Please copy the entries below word for word, leaving out any image.

Segment Open

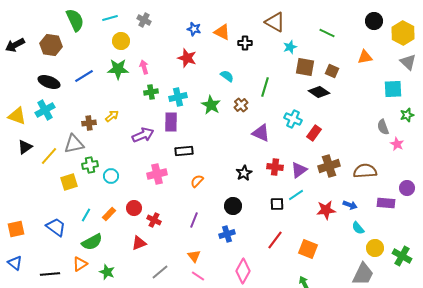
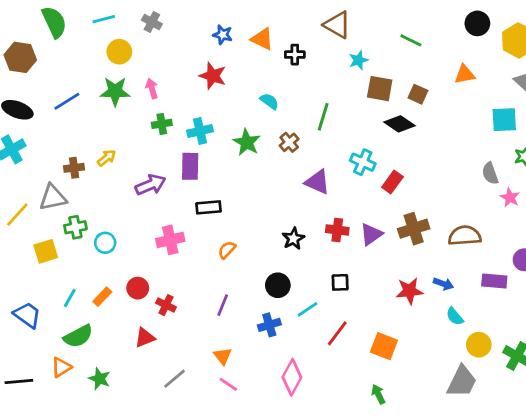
cyan line: (296, 195) -> (308, 309), moved

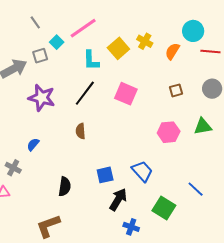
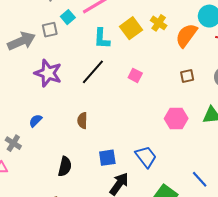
orange semicircle: (172, 51) -> (186, 35), size x1.4
pink square: (126, 94) -> (135, 75), size x0.6
brown semicircle: (81, 131) -> (82, 121), moved

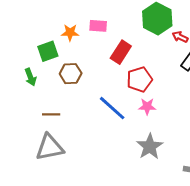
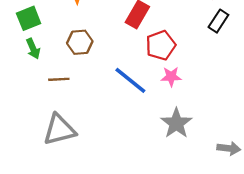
green square: (48, 51) -> (29, 18), moved
brown line: (51, 114) -> (59, 79), moved

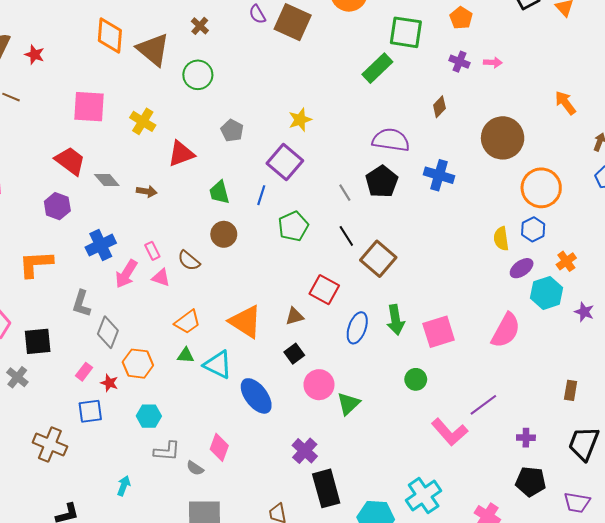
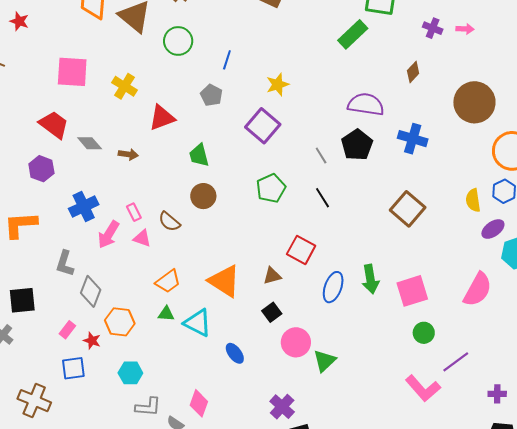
blue line: (261, 195) -> (227, 60), moved
brown square: (378, 259) -> (408, 209), moved
green circle: (416, 379) -> (424, 333), moved
blue ellipse: (256, 396) -> (235, 353), size x0.6

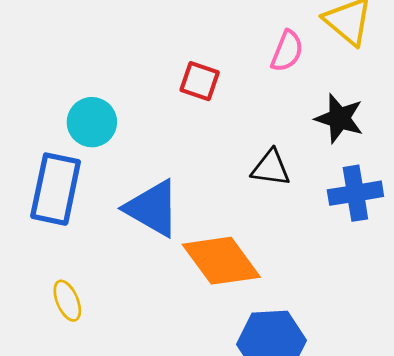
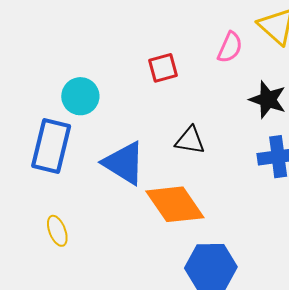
red square: (200, 81) -> (163, 68), turned -36
black triangle: (271, 168) -> (190, 140), moved

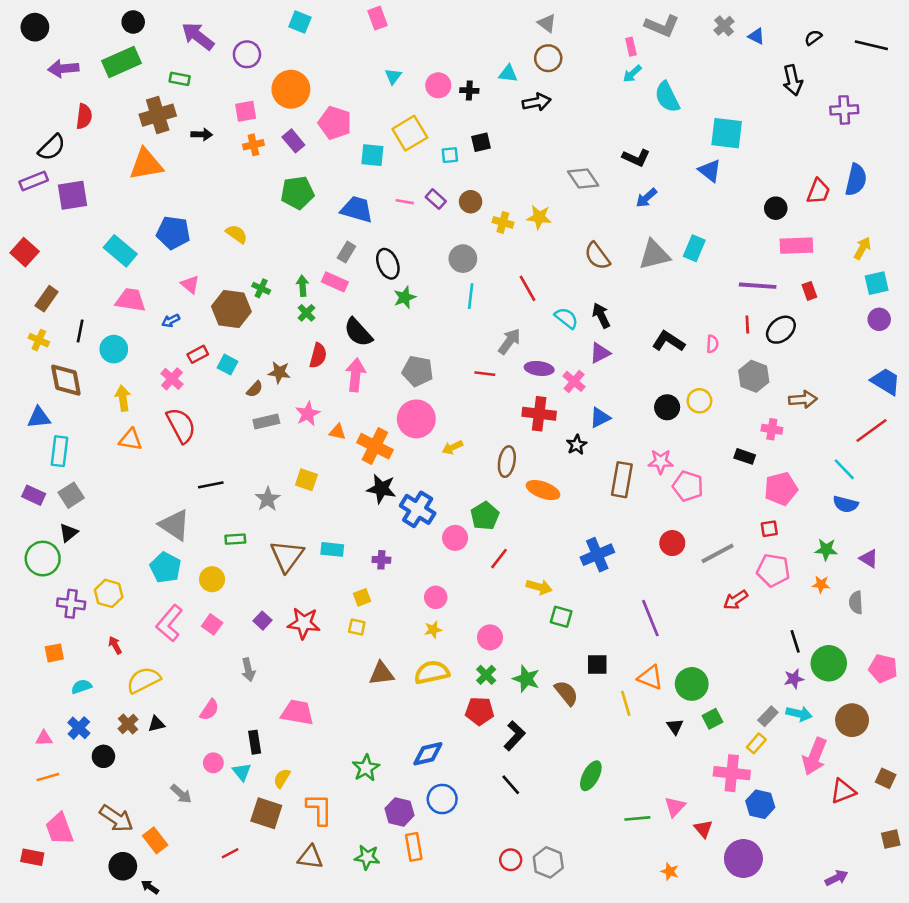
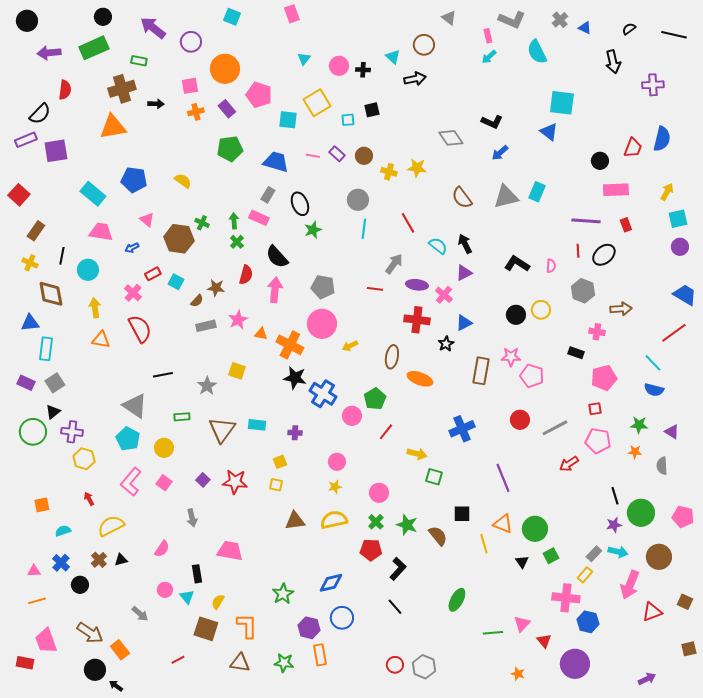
gray triangle: (547, 23) -> (449, 18), moved
cyan triangle: (508, 74) -> (393, 57), turned 35
cyan semicircle: (667, 97) -> (537, 52), moved
purple cross: (71, 604) -> (72, 432), moved

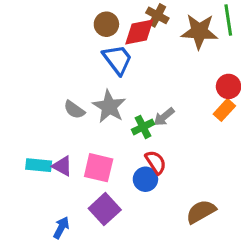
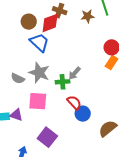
brown star: (199, 31) -> (87, 16), size x0.6
green cross: (143, 127) -> (63, 82), turned 32
pink square: (99, 168) -> (38, 101), moved
blue circle: (145, 179) -> (83, 114), moved

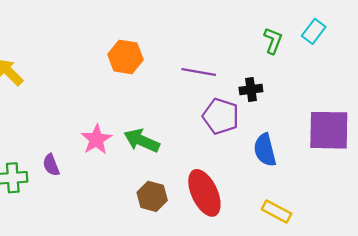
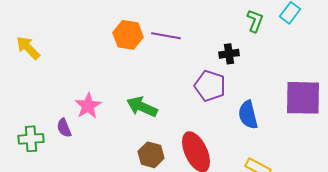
purple line: (199, 72) -> (166, 36), moved
black cross: (251, 89) -> (229, 54), moved
pink star: (96, 139) -> (88, 106), moved

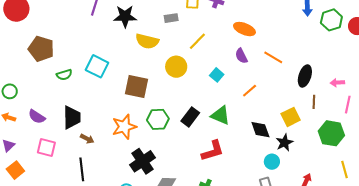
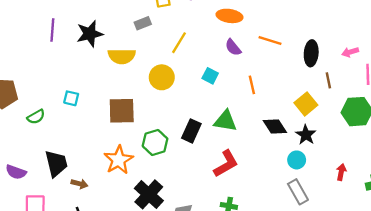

Segment Closed

■ Solution
cyan line: (296, 195) -> (308, 309), moved

orange semicircle: (172, 51) -> (186, 35), size x1.4
pink square: (126, 94) -> (135, 75), size x0.6
brown semicircle: (81, 131) -> (82, 121), moved

green square: (48, 51) -> (29, 18), moved
brown line: (51, 114) -> (59, 79), moved

blue line: (261, 195) -> (227, 60), moved
brown square: (378, 259) -> (408, 209), moved
green circle: (416, 379) -> (424, 333), moved
blue ellipse: (256, 396) -> (235, 353), size x0.6

red square: (200, 81) -> (163, 68), turned -36
black triangle: (271, 168) -> (190, 140), moved

gray triangle: (547, 23) -> (449, 18), moved
cyan triangle: (508, 74) -> (393, 57), turned 35
cyan semicircle: (667, 97) -> (537, 52), moved
purple cross: (71, 604) -> (72, 432), moved

brown star: (199, 31) -> (87, 16), size x0.6
green cross: (143, 127) -> (63, 82), turned 32
pink square: (99, 168) -> (38, 101), moved
blue circle: (145, 179) -> (83, 114), moved

purple line: (199, 72) -> (166, 36), moved
black cross: (251, 89) -> (229, 54), moved
pink star: (96, 139) -> (88, 106), moved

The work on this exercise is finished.